Work item:
Only the closing part of the listing is wanted: reproduce exactly the line containing "(347, 242) = (313, 259): red" and all lines below it.

Data excerpt:
╭──

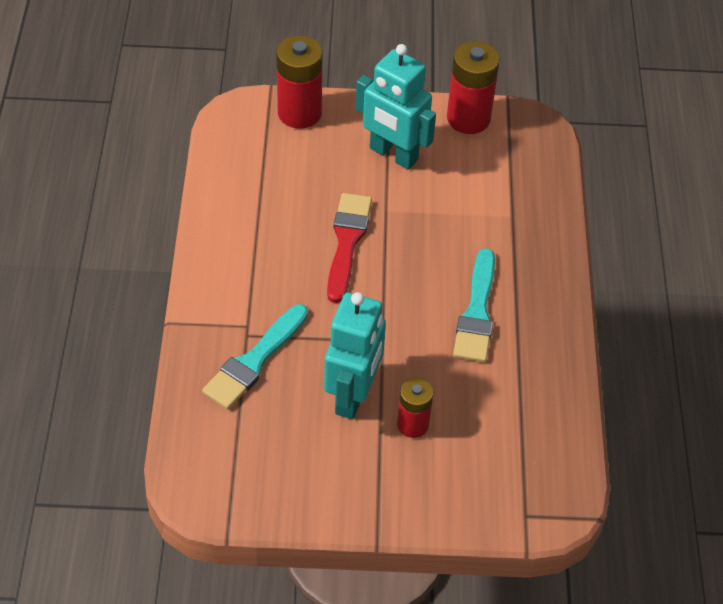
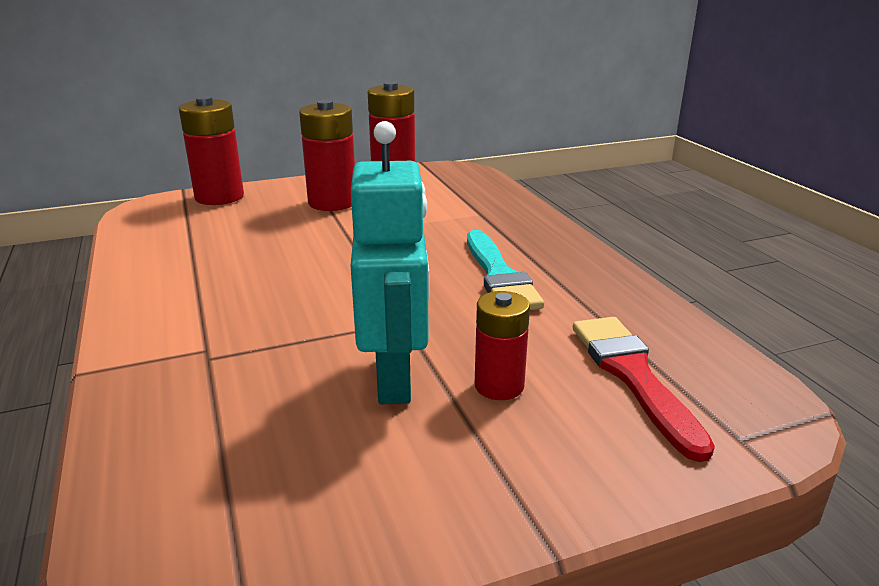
camera: 20 degrees left, 25 degrees down
(254, 361) = (227, 380): turquoise brush -> none
(347, 242) = (313, 259): red brush -> red brush (633, 376)
(393, 155) = (332, 202): turquoise robot -> red battery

╰──

Result for this exercise:
(347, 242) = (313, 259): red brush -> red brush (633, 376)
(393, 155) = (332, 202): turquoise robot -> red battery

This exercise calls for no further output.